# TASK DETAILS:
Once you reach the line with "none -> orange brick G5 level 1" in the material below, copy each line exactly up to and including the line with "none -> cyan brick B5:C5 level 2", and skip the pictures.

# MATERIAL FOR THIS EXERCISE:
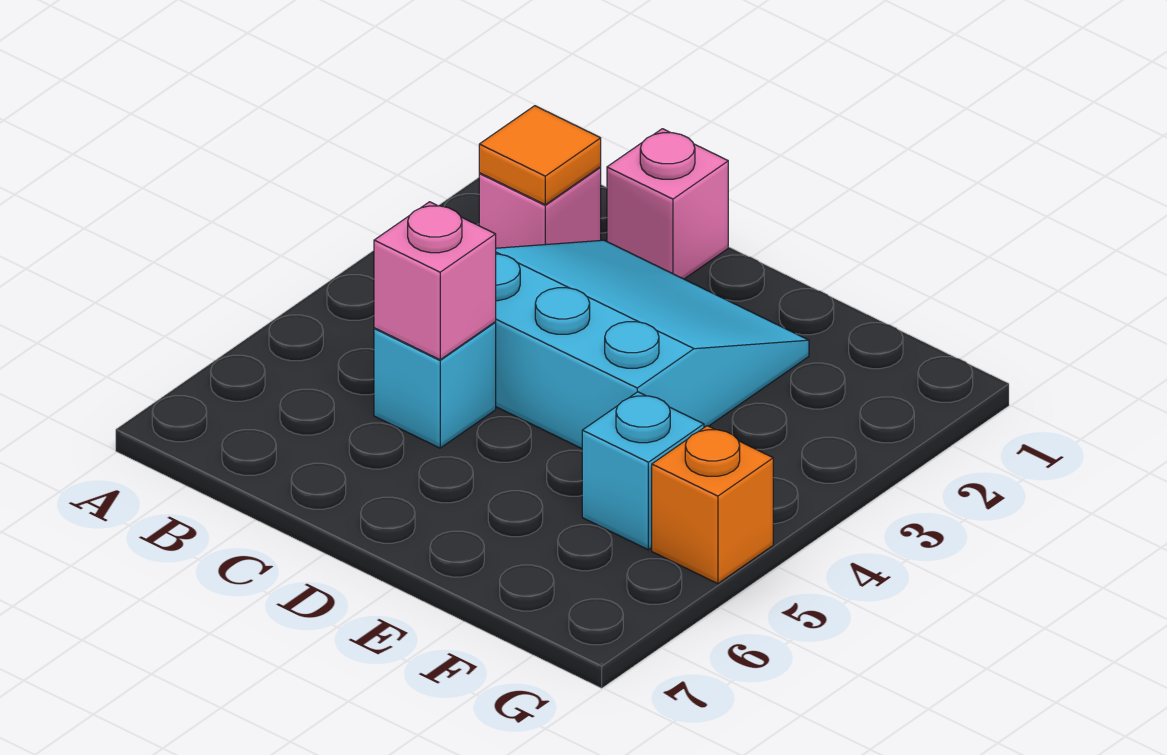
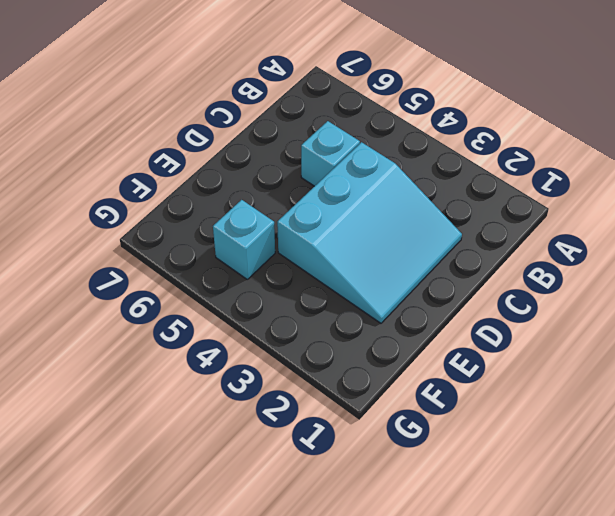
none -> pink brick B2 level 1
none -> pink brick C1 level 1

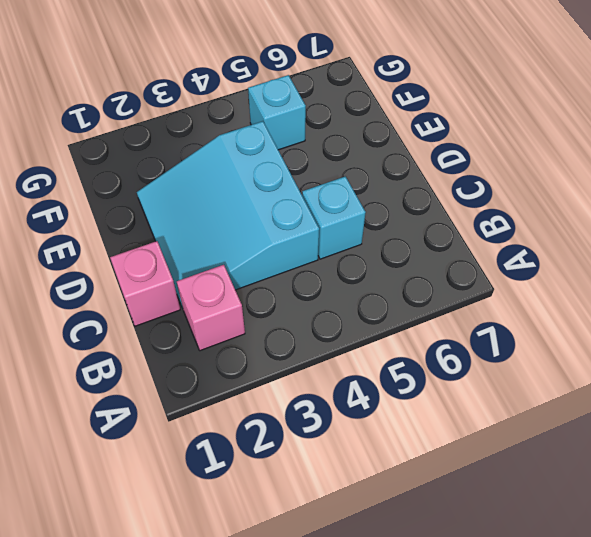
none -> orange brick G5 level 1
none -> orange tile B2 level 2

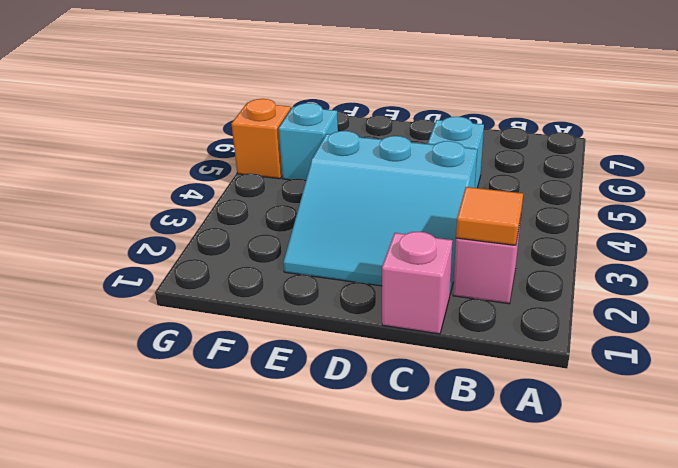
none -> pink brick C5 level 2

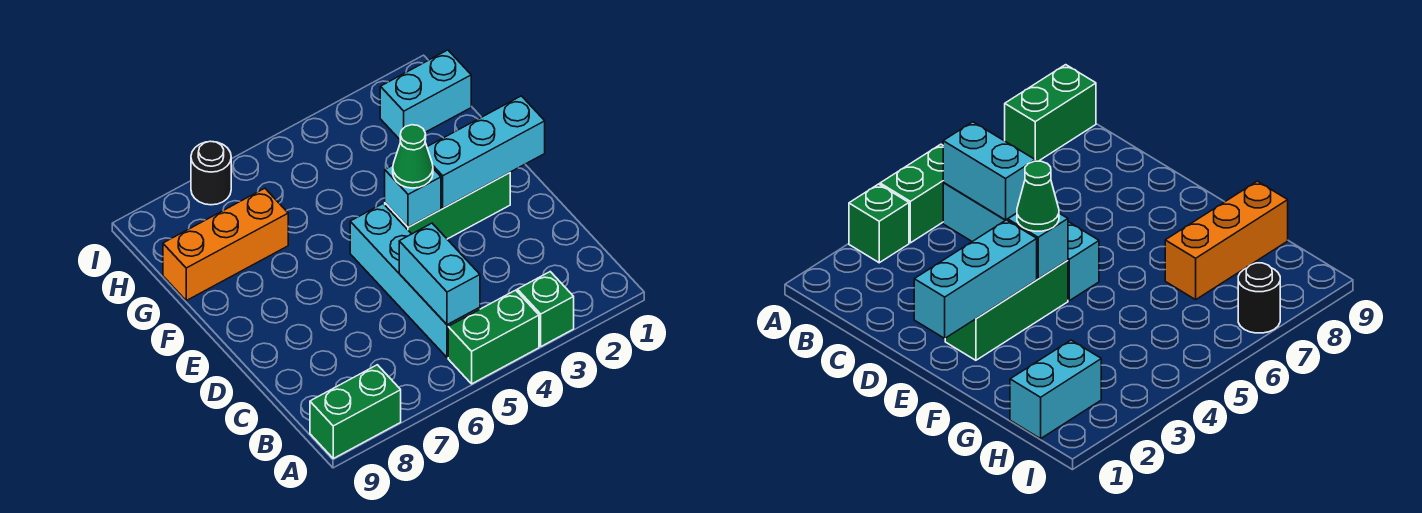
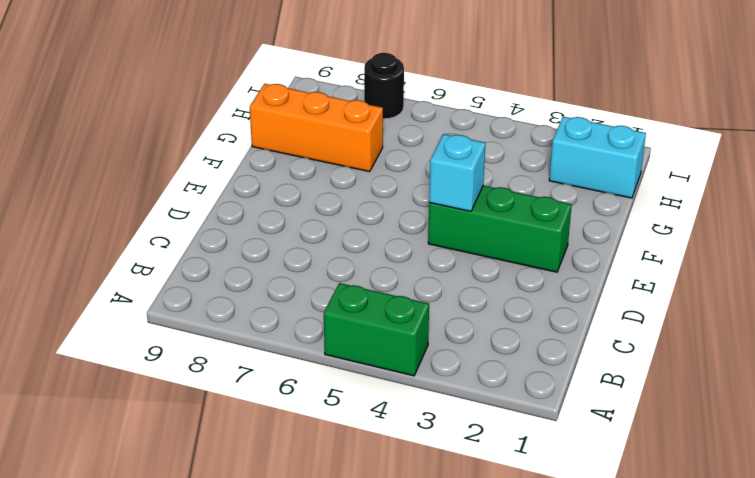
none -> green brick A3 level 1
none -> green brick A8:A9 level 1
none -> cyan brick B5:E5 level 1

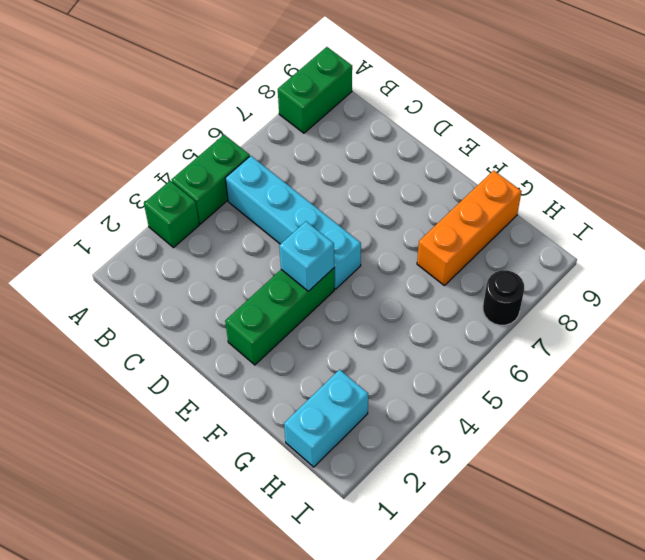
none -> cyan brick B5:C5 level 2
none -> cyan brick E1:E3 level 2
none -> green cone E4 level 3

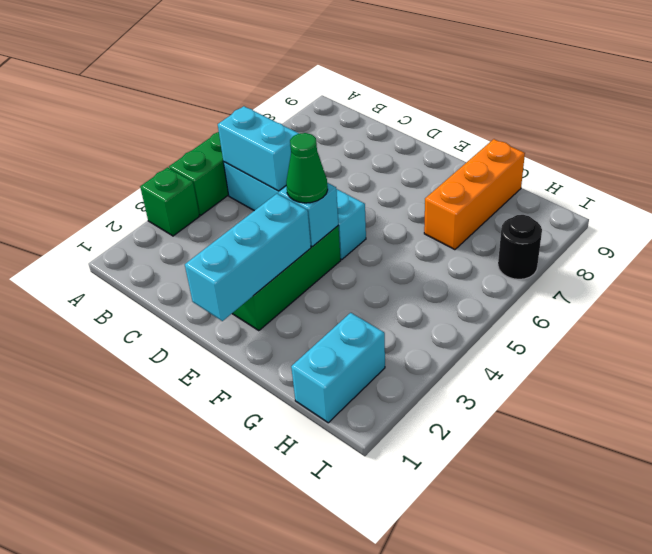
none -> green brick A8:A9 level 1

# SOLUTION:
none -> orange brick G5 level 1
none -> orange tile B2 level 2

none -> pink brick C5 level 2

none -> green brick A3 level 1
none -> green brick A8:A9 level 1
none -> cyan brick B5:E5 level 1

none -> cyan brick B5:C5 level 2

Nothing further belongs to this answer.